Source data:
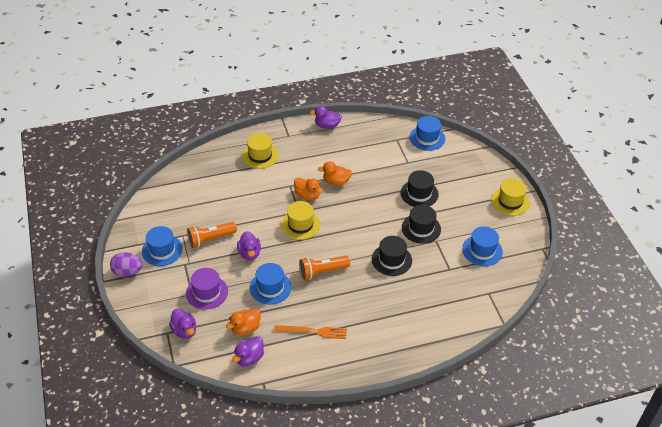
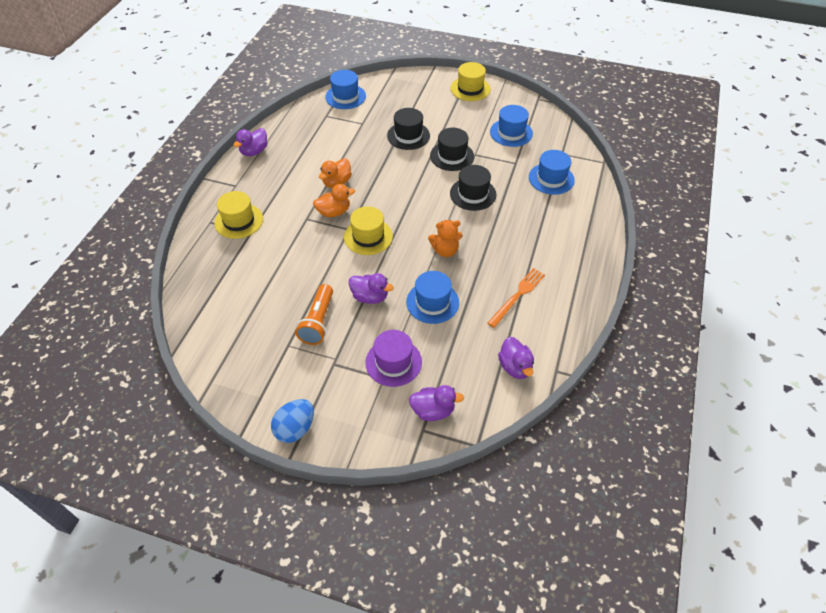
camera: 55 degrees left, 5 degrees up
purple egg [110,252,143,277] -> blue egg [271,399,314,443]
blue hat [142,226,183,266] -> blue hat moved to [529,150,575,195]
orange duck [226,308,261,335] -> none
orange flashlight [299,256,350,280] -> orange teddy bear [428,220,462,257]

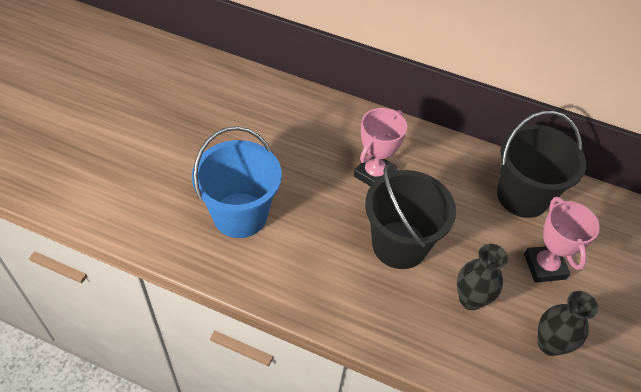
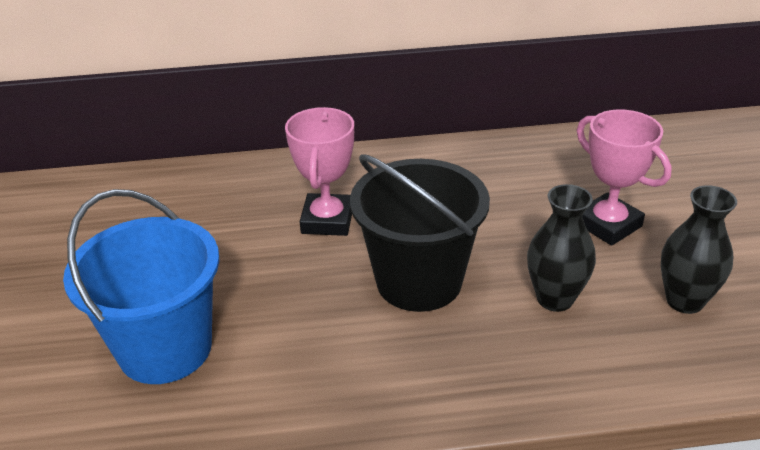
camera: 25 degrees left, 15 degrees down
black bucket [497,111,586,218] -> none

* * *

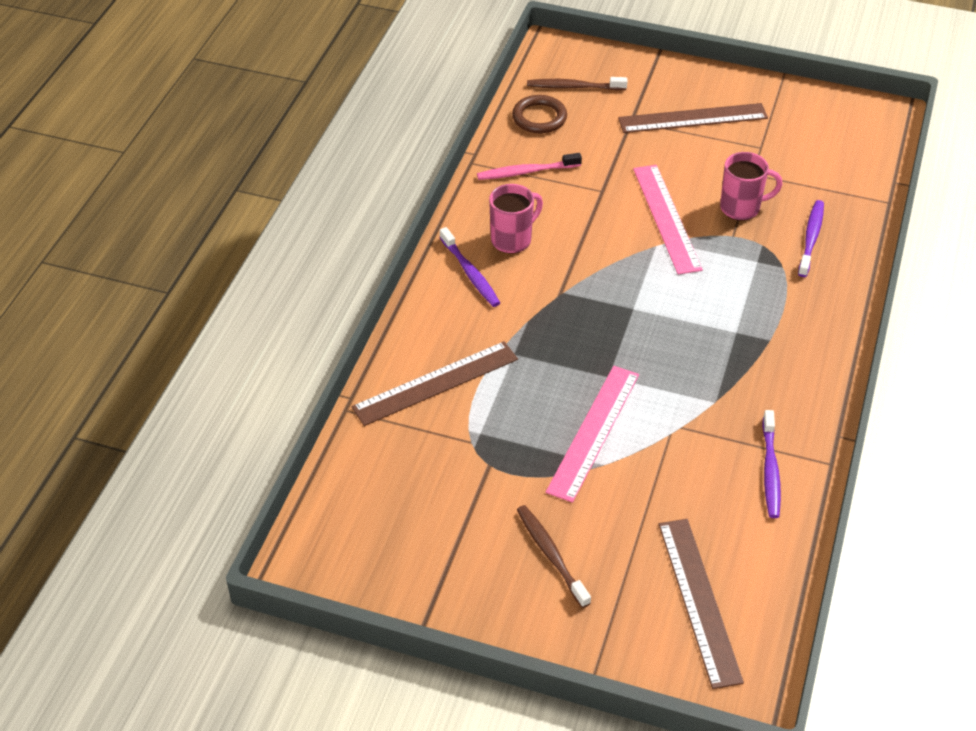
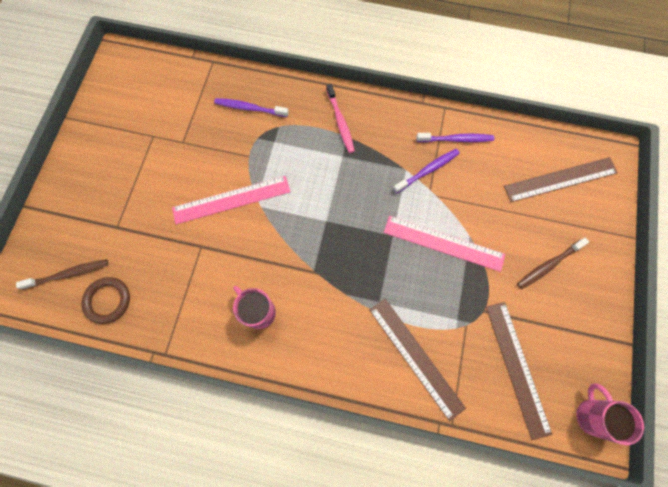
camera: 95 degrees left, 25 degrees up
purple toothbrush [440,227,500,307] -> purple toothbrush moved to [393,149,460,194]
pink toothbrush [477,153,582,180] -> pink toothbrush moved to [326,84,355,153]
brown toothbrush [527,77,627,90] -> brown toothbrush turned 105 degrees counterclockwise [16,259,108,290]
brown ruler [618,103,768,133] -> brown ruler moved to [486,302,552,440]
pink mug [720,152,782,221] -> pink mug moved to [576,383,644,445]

...

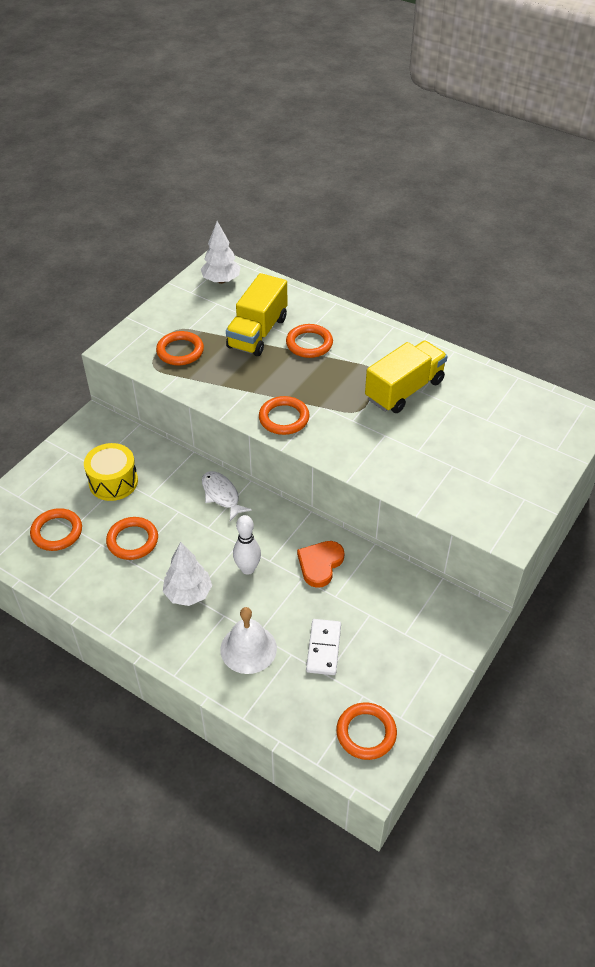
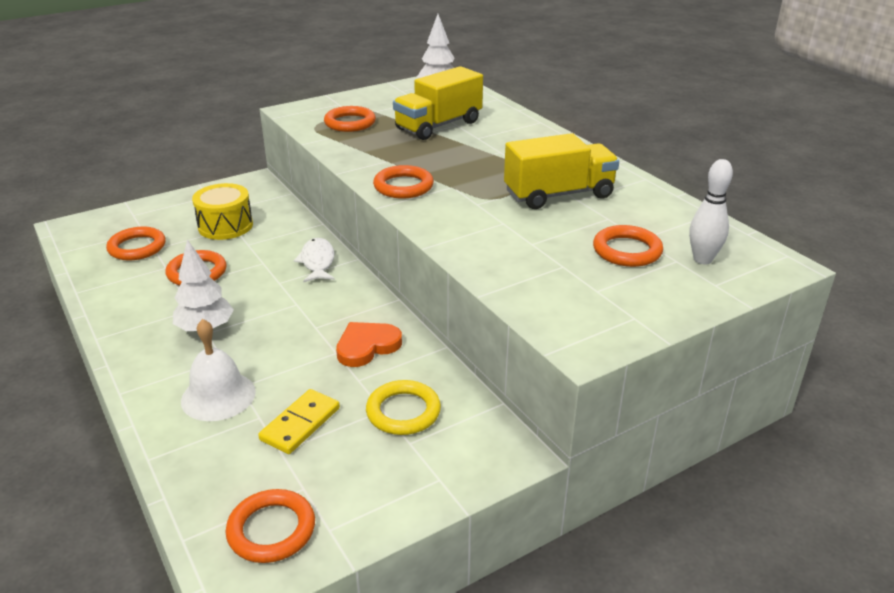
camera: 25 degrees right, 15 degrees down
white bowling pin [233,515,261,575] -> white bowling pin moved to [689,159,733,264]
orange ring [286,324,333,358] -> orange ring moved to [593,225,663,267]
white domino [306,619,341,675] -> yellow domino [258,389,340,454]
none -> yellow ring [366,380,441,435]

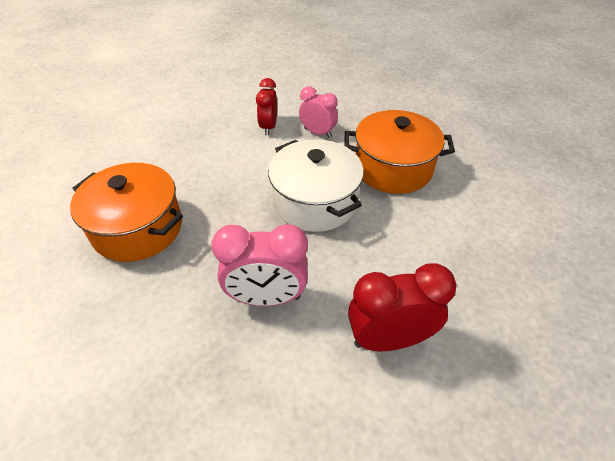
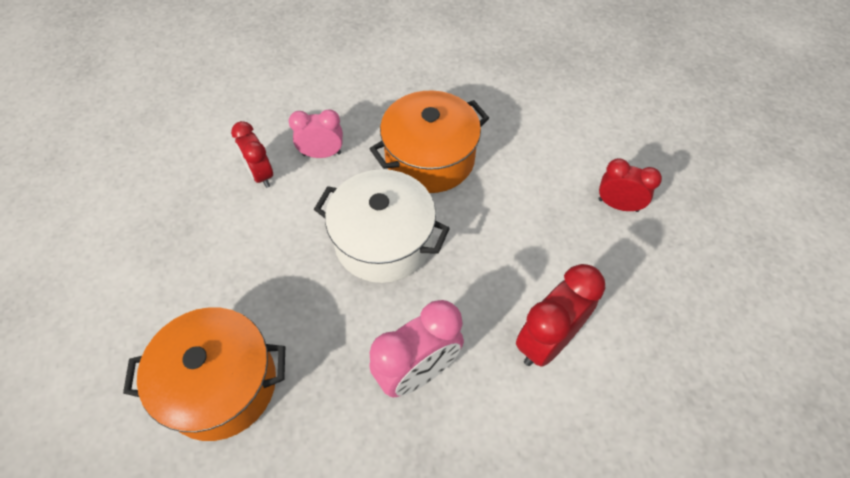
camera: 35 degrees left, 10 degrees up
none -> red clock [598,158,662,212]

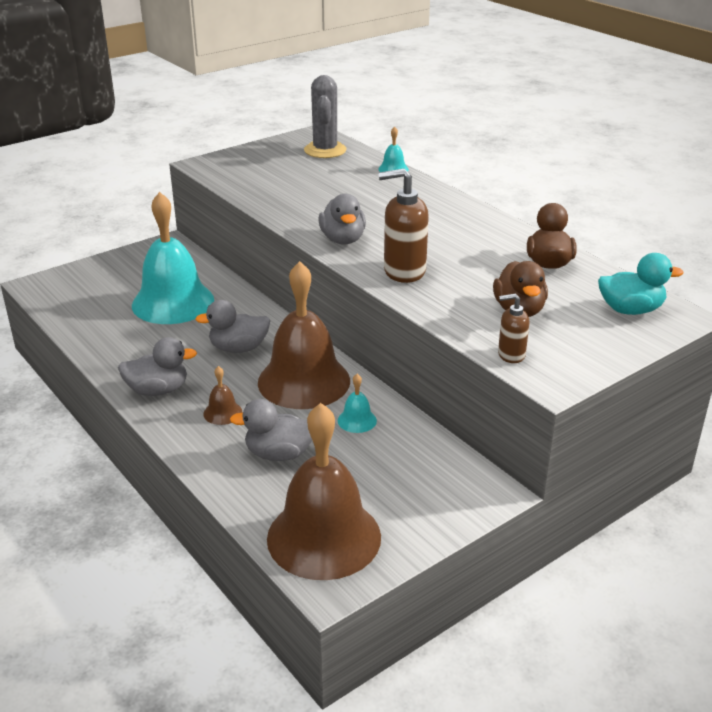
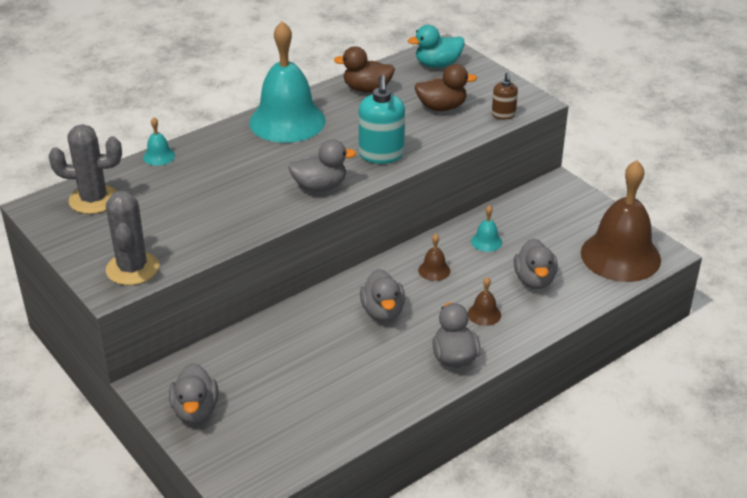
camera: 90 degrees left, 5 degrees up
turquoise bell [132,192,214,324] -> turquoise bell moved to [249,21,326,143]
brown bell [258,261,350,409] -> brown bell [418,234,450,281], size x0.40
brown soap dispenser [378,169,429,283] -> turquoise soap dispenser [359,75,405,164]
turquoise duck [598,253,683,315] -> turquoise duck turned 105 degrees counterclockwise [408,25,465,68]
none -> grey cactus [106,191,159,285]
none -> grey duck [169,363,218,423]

DIRECTIONS –
Nothing but the lines above from the one containing "white bowling pin [233,515,261,575]" through the one containing "white domino [306,619,341,675]" should appear in the answer, each repeated exactly.

ANSWER TO THE PROBLEM –
white bowling pin [233,515,261,575] -> white bowling pin moved to [689,159,733,264]
orange ring [286,324,333,358] -> orange ring moved to [593,225,663,267]
white domino [306,619,341,675] -> yellow domino [258,389,340,454]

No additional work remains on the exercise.